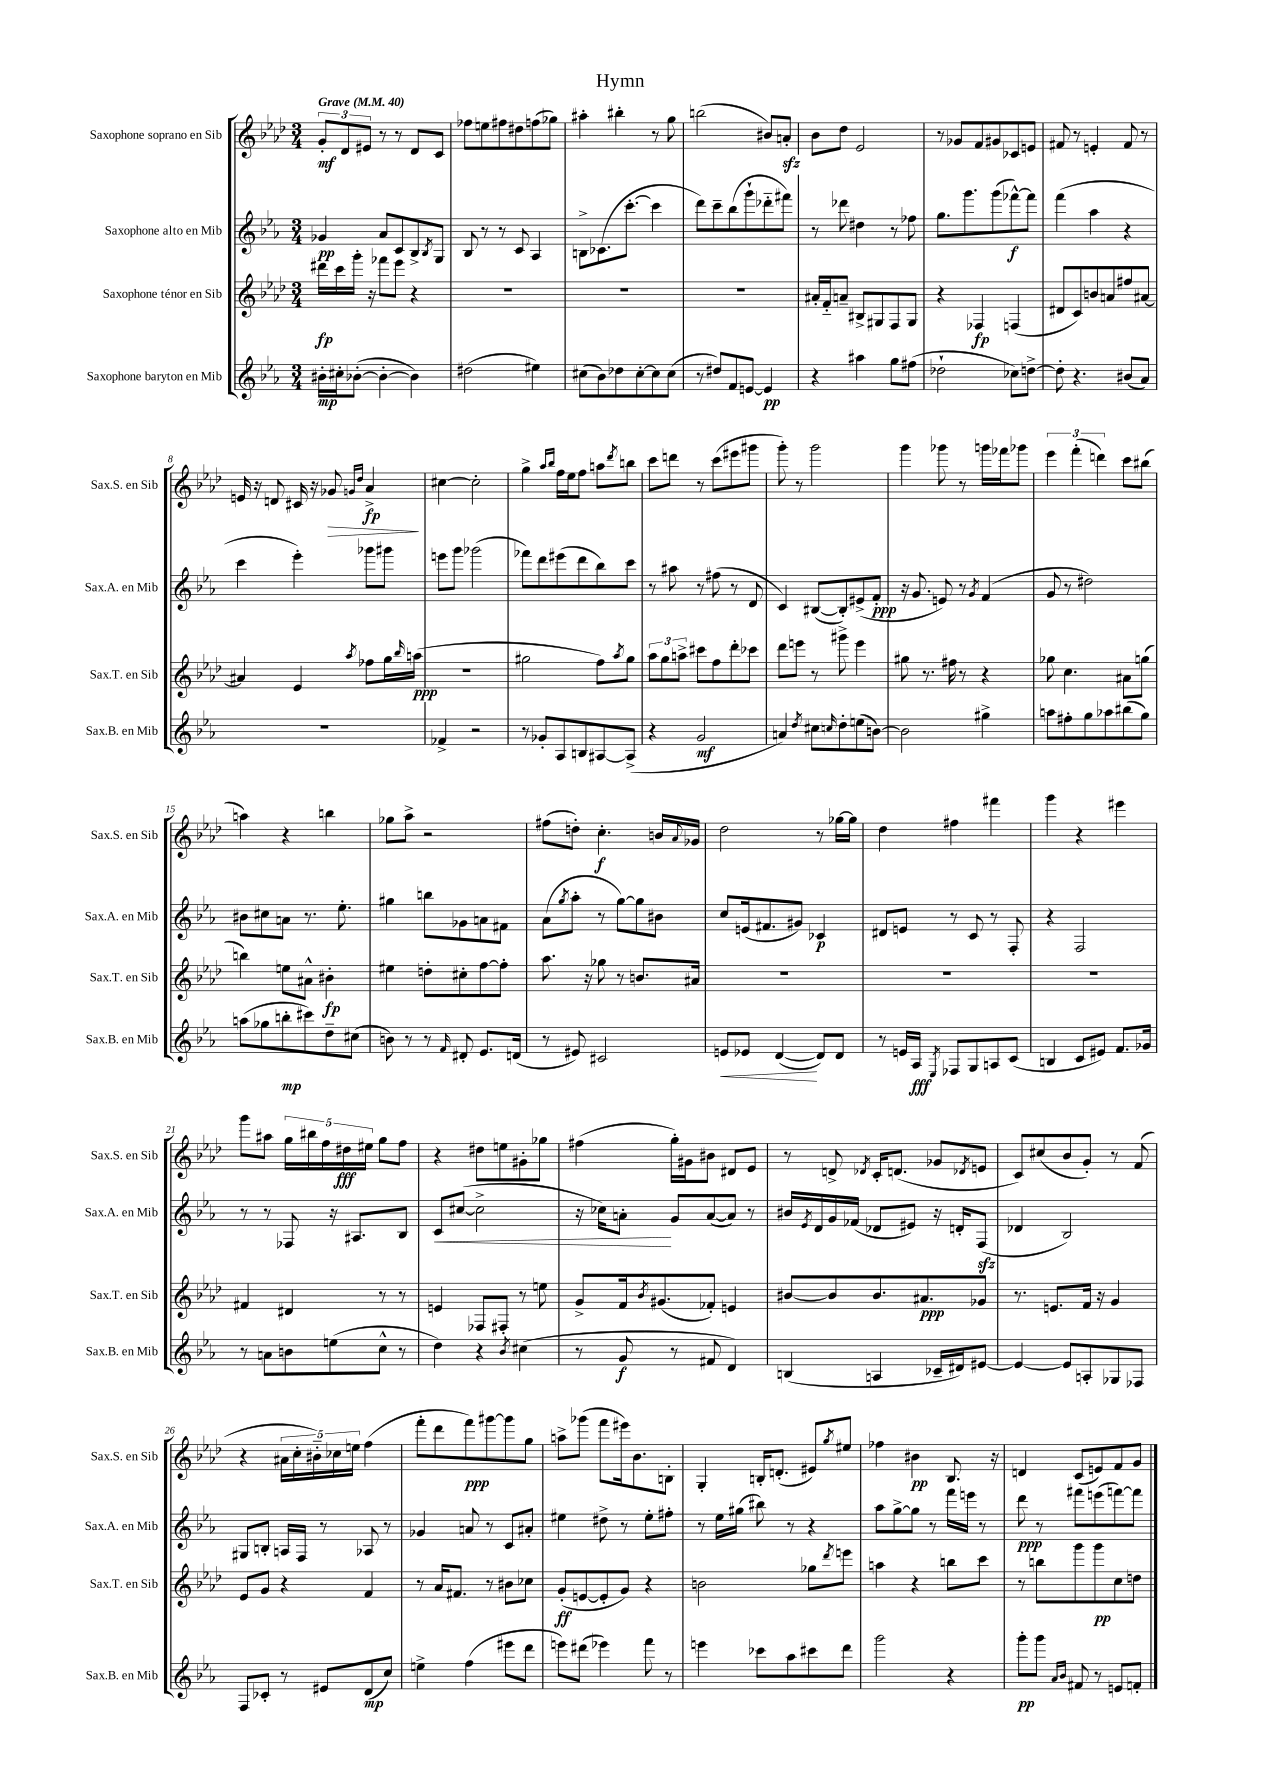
\header { title = "Hymn" }
<<
\new StaffGroup <<
\new Staff = "s0" \with { instrumentName = "Saxophone soprano en Sib" shortInstrumentName = "Sax.S. en Sib" } {
    \clef treble \key aes \major \numericTimeSignature \time 3/4 \tempo "Grave" 4 = 40
    \tuplet 3/2 { g'8-.\mf des'8 eis'8 } r8 r8 des'8 c'8 |
    fes''8 e''8 fis''8 dis''8 f''8( ges''8) |
    ais''4-. bis''4-. r8 g''8 |
    b''2( bis'8) a'8-.\sfz |
    bes'8 des''8 ees'2 |
    r8 ges'8 f'8 gis'8 ces'8 e'8 |
    fis'8 r8 e'4-. fis'8 r8 |
    e'16 r16 d'8 cis'16 r16 ges'8\> \grace { g'16 des''16 } aes'4->\fp\! |
    cis''4~ cis''2-. |
    g''4-> \grace { aes''16 bes''16 } f''16 ees''16 f''8 a''8 \acciaccatura { des'''8 } b''8 |
    c'''8 d'''8 r8 c'''8( eis'''8 gis'''8 |
    g'''8-.) r8 g'''2 |
    g'''4 ges'''8 r8 g'''16 fes'''16 ges'''8 |
    \tuplet 3/2 { ees'''4 f'''4-.( d'''4) } c'''8 bis''8( |
    a''4) r4 b''4 |
    ges''8 aes''8-> r2 |
    fis''8( d''8-.) c''4.-.\f b'16 \appoggiatura { aes'8 } ges'16 |
    des''2 r8 ges''16~ ges''16 |
    des''4 fis''4 fis'''4 |
    g'''4 r4 eis'''4 |
    g'''8 ais''8 \tuplet 5/4 { g''16 bis''16 f''16 dis''16\fff eis''16 } g''8 f''8 |
    r4 dis''8 e''8 gis'8-. ges''8 |
    fis''4( g''16-.) gis'16 bis'8 dis'8 ees'8 |
    r8 d'8-> \acciaccatura { des'8 } c'16-. d'8.( ges'8 \acciaccatura { des'8 } e'8 |
    c'8) cis''8( bes'8 g'8-.) r8 f'8( |
    r4 \tuplet 5/4 { ais'16 c''16-. bis'16-_) ces''16 e''16 } f''4( |
    f'''8-. des'''8 f'''8\ppp) gis'''8~ gis'''8 g''8 |
    a''8-> ges'''8( f'''8 eis'''16) bes'8. b8-. |
    g4-. b16-. d'8.-.( eis'8) \acciaccatura { g''8 } eis''8 |
    fes''4 bis'4\pp bes8. r16 |
    d'4 c'8( e'8) f'8 g'8 \bar "|." |
}
\new Staff = "s1" \with { instrumentName = "Saxophone alto en Mib" shortInstrumentName = "Sax.A. en Mib" } {
    \clef treble \key ees \major \numericTimeSignature \time 3/4
    ges'4\pp aes'8 c'8 bes8-> \acciaccatura { bes8 } g8 |
    bes8 r8 r8 c'8 aes4 |
    b8-> ces'8.( c'''8.~-. c'''4 |
    d'''8) c'''8-- bes''8( g'''8-! des'''8-_ fis'''8) |
    r8 des'''8 dis''4 r8 fes''8 |
    g''8. g'''8. g'''8( fes'''8~-^\f) fes'''8 |
    f'''4( aes''4 r4 |
    c'''4 ees'''4-.) ges'''8 gis'''8 |
    e'''8 g'''8 ges'''2( |
    fes'''8) d'''8 eis'''8( d'''8 bes''8) c'''8 |
    r8 ais''8 r8 fis''8( r8 d'8 |
    c'4) bis8~( bis8-.) eis'8->( f'8-.\ppp |
    r16 g'8. e'8) r8 \acciaccatura { g'8 } f'4( |
    g'8 r8 dis''2) |
    bis'8 cis''8 a'8 r8. ees''8.-. |
    gis''4 b''8 ges'8 a'8 fis'8 |
    aes'8( \acciaccatura { g''8 } aes''8-. r8 g''8~) g''8 bis'8 |
    c''8 e'16( fis'8. gis'8) ces'4\p |
    dis'8 e'8 r8 c'8 r8 f8-. |
    r4 f2 |
    r8 r8 fes8 r16 ais8. bes8 |
    c'8\< cis''8~( cis''2-> |
    r16 ces''16) a'8-.\! g'8 a'8~( a'8) r8 |
    bis'16 \acciaccatura { ees'8 } d'16 g'16 fes'16( des'8 eis'8) r16 d'16-. f8\sfz( |
    des'4 bes2) |
    gis8 b8-. a16 f16 r8 aes8 r8 |
    ges'4 a'8 r8 c'8 ais'8-. |
    eis''4 dis''8-> r8 eis''8-. fis''8-. |
    r8 ees''16 gis''16( bis''8) r8 r4 |
    aes''8 g''8~-> g''8 r8 f'''16 e'''16 r8 |
    d'''8\ppp r8 fis'''8 e'''8( f'''8~) f'''8 \bar "|." |
}
\new Staff = "s2" \with { instrumentName = "Saxophone ténor en Sib" shortInstrumentName = "Sax.T. en Sib" } {
    \clef treble \key aes \major \numericTimeSignature \time 3/4
    dis'''16\fp c'''16 g'''16-. r16 fes'''8 ees'''8 r4 |
    R2. |
    R2. |
    R2. |
    ais'16-. f'16-_ a'8-- bis8-> gis8 f8 gis8 |
    r4 fes4\fp f4( |
    dis'8 c'8) b'8 a'8 fis''8 ais'8~ |
    ais'4 ees'4 \acciaccatura { aes''8 } fes''8 g''16 \grace { bes''16 } a''16\ppp( |
    R2. |
    gis''2 f''8) \acciaccatura { aes''8 } gis''8 |
    \tuplet 3/2 { aes''8 g''8 a''8-> } cis'''8 f''8 des'''8-. ces'''8 |
    des'''8 e'''8 r8 gis'''8-> e'''4 |
    gis''8 r8. fis''16 r8 r4 |
    ges''8 c''4. ais'8 g''8( |
    b''4) e''8 ais'8-^ bis'4-.\fp |
    eis''4 d''8-. cis''8-. f''8~ f''8-. |
    aes''8. r16 ges''8 r8 b'8. ais'16 |
    R2. |
    R2. |
    R2. |
    fis'4 dis'4 r8 r8 |
    e'4 fes8 fis8-. r8 e''8 |
    g'8-> f'16 \acciaccatura { bes'8 } gis'8.( fes'8-.) e'4 |
    bis'8~ bis'8 bis'8. ais'8.\ppp ges'8 |
    r8. e'8. f'16 r16 g'4 |
    ees'8 g'8 r4 f'4 |
    r8 aes'16 fis'8. r8 bis'8 ces''8 |
    g'8-.\ff( e'8~ e'8-. g'8) r4 |
    b'2 ges''8 \acciaccatura { des'''8 } e'''8 |
    a''4 r4 b''8 c'''8 |
    r8 b''8 g'''8 g'''8\pp c''8 d''8 \bar "|." |
}
\new Staff = "s3" \with { instrumentName = "Saxophone baryton en Mib" shortInstrumentName = "Sax.B. en Mib" } {
    \clef treble \key ees \major \numericTimeSignature \time 3/4
    bis'16-.\mp cis''16-. bes'8~-.( bes'4~-. bes'4) |
    dis''2( eis''4) |
    cis''8( bes'8) des''8 cis''8~-. cis''8 cis''8( |
    r8 dis''8) f'8 e'8~ e'4\pp |
    r4 ais''4 g''8 fis''8( |
    des''2-! ces''8) d''8~-> |
    d''8-. r4. bis'8( aes'8) |
    R2. |
    fes'4-> r2 |
    r8 ges'8-. aes8 b8 ais8~ ais8->( |
    r4 g'2\mf |
    a'4) \acciaccatura { d''8 } cis''8 \grace { c''16 } d''8-. e''8( b'8~) |
    b'2 gis''4-> |
    a''8 fis''8-. g''8 aes''8 bis''8( g''8) |
    a''8( ges''8 b''8-.\mp cis'''8) d''8-- cis''8( |
    b'8) r8 r8 \grace { f'16 } dis'8-. ees'8. d'16( |
    r8 eis'8) cis'2 |
    e'8\< ees'8 d'4~\!( d'8) d'8 |
    r8 e'16 aes16\fff \acciaccatura { ees8 } fes8 g8 a8 c'8( |
    b4 c'8 eis'8) f'8. ges'16 |
    r8 a'8 b'8 e''8( c''8-^ r8 |
    d''4) r4 \acciaccatura { bes'8 } cis''4( |
    r8 g'8\f r8 fis'8 d'4) |
    b4( a4 ces'16-- dis'16) eis'8~ |
    eis'4~ eis'8 a8-. ges8 fes8 |
    f8 ces'8-. r8 eis'8 d'8\mp( c''8) |
    e''4-> f''4( eis'''8 d'''8 |
    e'''8) dis'''8( ees'''4) f'''8 r8 |
    e'''4 ces'''8 aes''8 cis'''8 d'''8 |
    g'''2 r4 |
    g'''8-.\pp g'''8 \grace { aes'16 bes'16 } fis'8 r8 e'8 f'8-. \bar "|." |
}
>>
>>
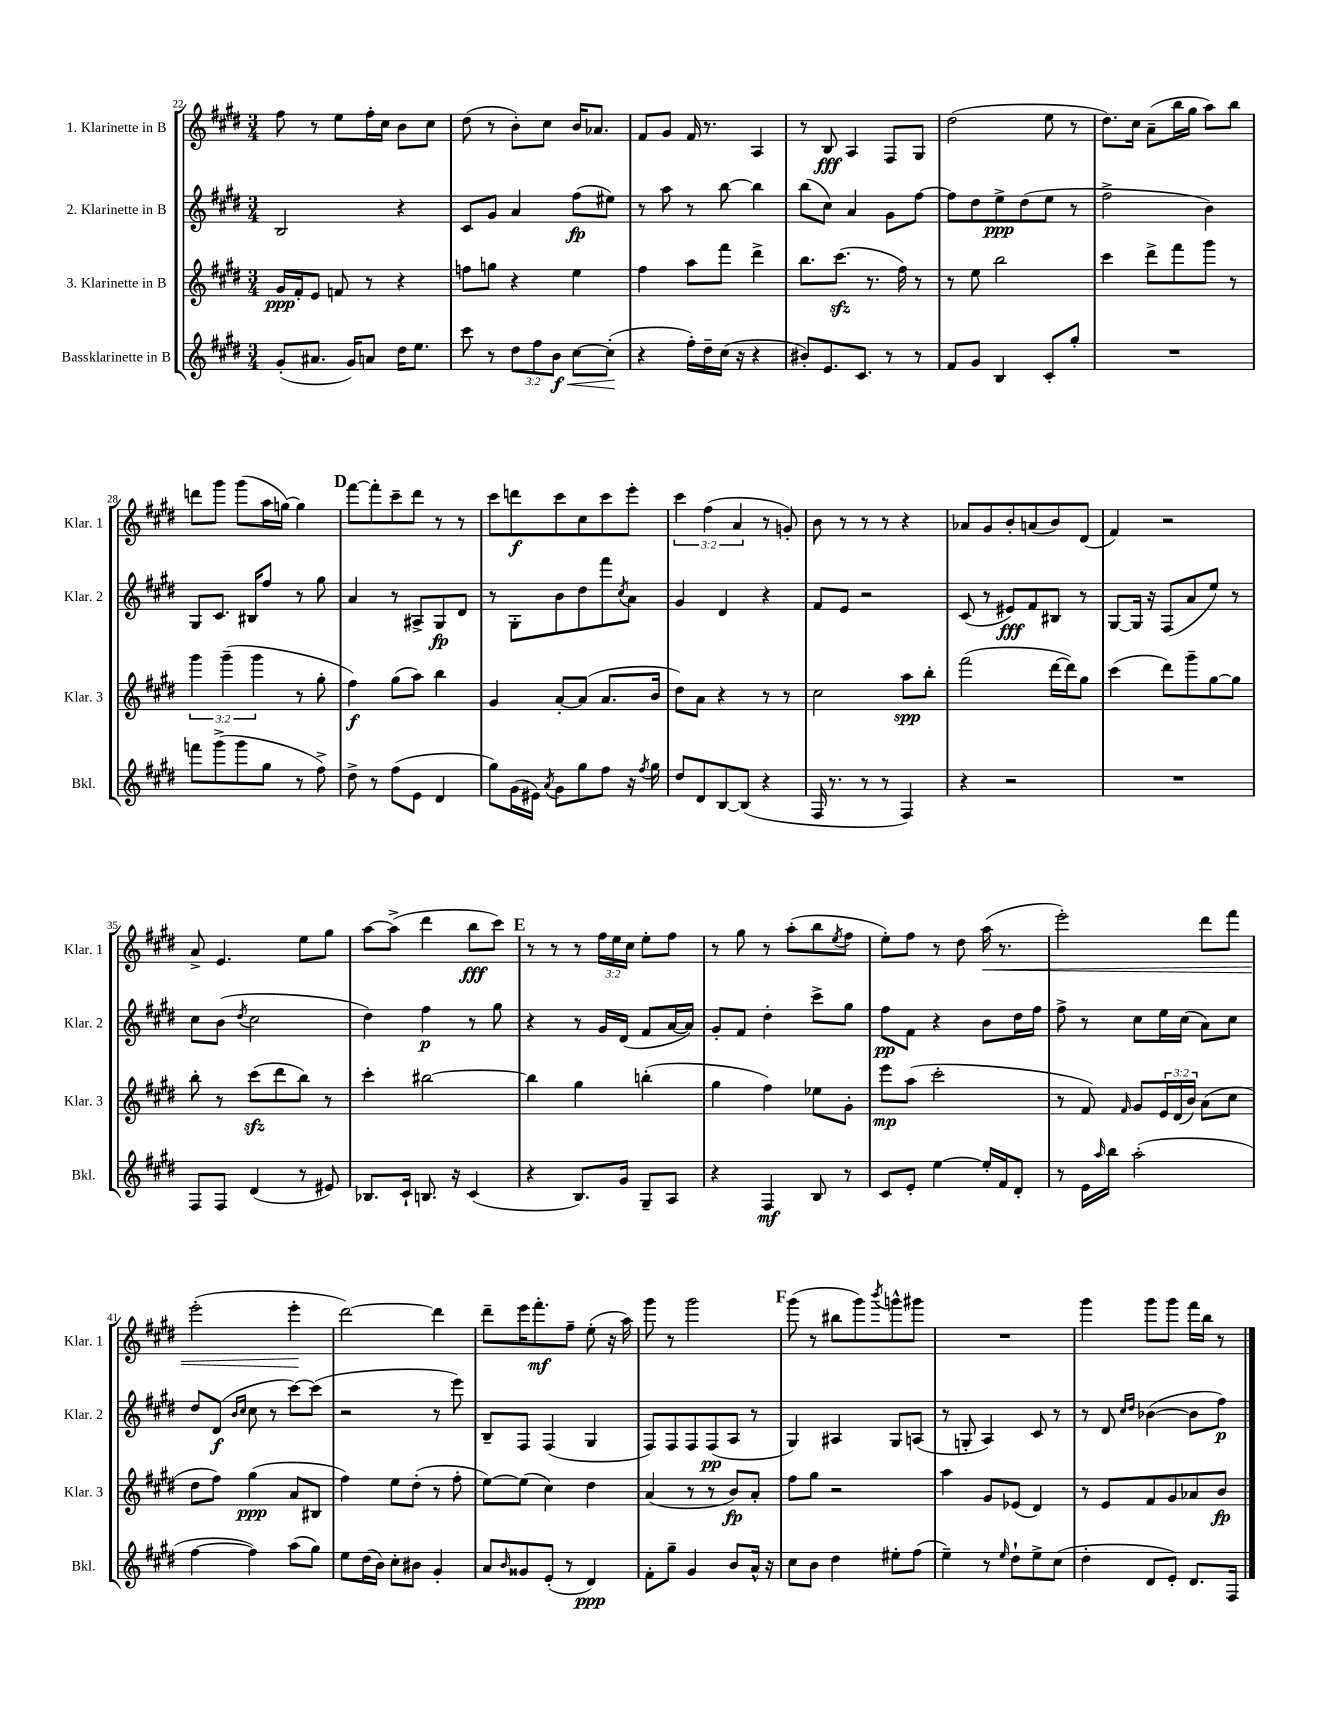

──────────────────────────────

• **GIVEN REQUEST**:
Render the text from the start of the items through the line containing "des'8 c'8 |" as a JSON list of strings, one per line, with blank lines and pictures left out.

• **SOLUTION BELOW**:
[
  "\\header { title = \"Hymn\" }",
  "<<",
  "\\new StaffGroup <<",
  "\\new Staff = \"s0\" \\with { instrumentName = \"Saxophone soprano en Sib\" shortInstrumentName = \"Sax.S. en Sib\" } {",
  "    \\clef treble \\key aes \\major \\numericTimeSignature \\time 3/4 \\tempo \"Grave\" 4 = 40",
  "    \\tuplet 3/2 { g'8-.\\mf des'8 eis'8 } r8 r8 des'8 c'8 |"
]